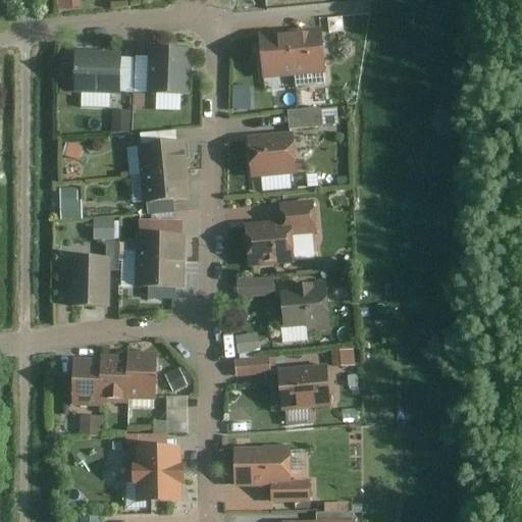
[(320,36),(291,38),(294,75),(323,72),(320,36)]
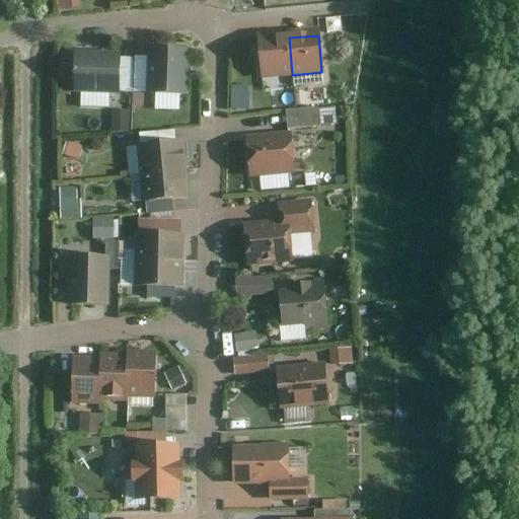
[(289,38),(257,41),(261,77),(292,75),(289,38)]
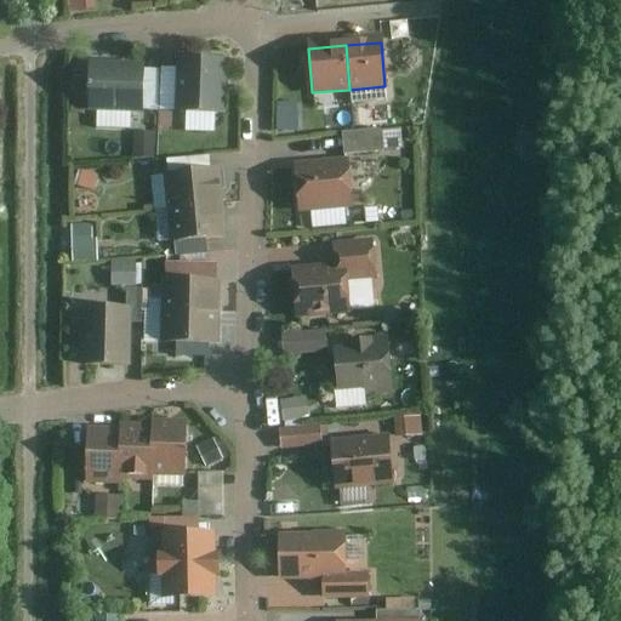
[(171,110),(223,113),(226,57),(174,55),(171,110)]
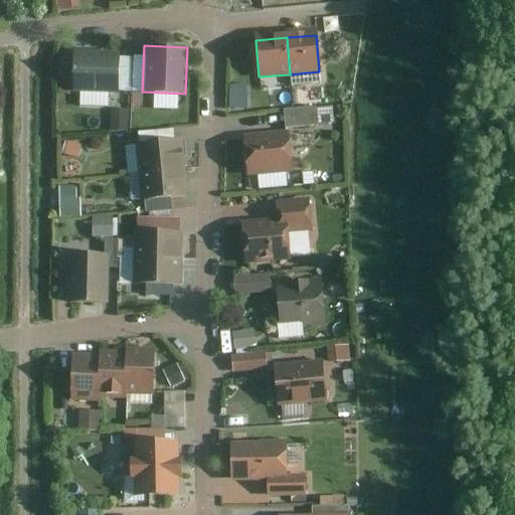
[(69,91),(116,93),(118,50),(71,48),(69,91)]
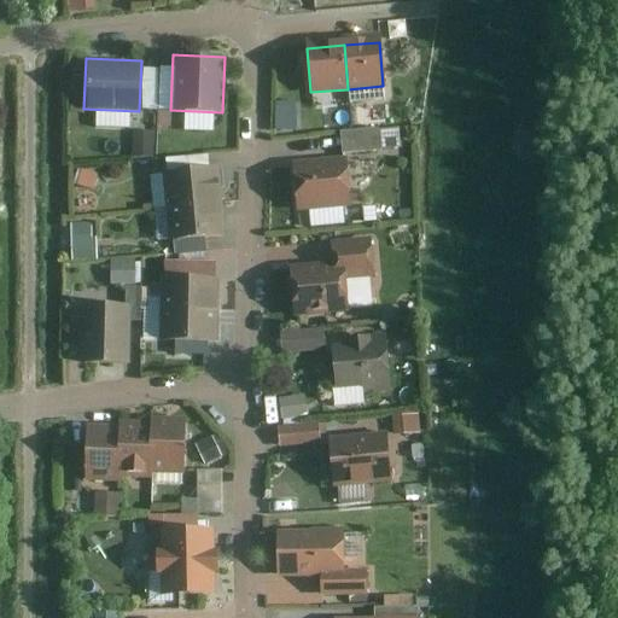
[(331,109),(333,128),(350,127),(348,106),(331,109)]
^^^^
• _Task prompt_:
Reproduce exactly, and only, the lines that begin at the one containing "[(69,91),(116,93),(118,50),(71,48),(69,91)]" and end with the final line of the data, both included, while omitting every picture.

• _Written response_:
[(69,91),(116,93),(118,50),(71,48),(69,91)]
[(331,109),(333,128),(350,127),(348,106),(331,109)]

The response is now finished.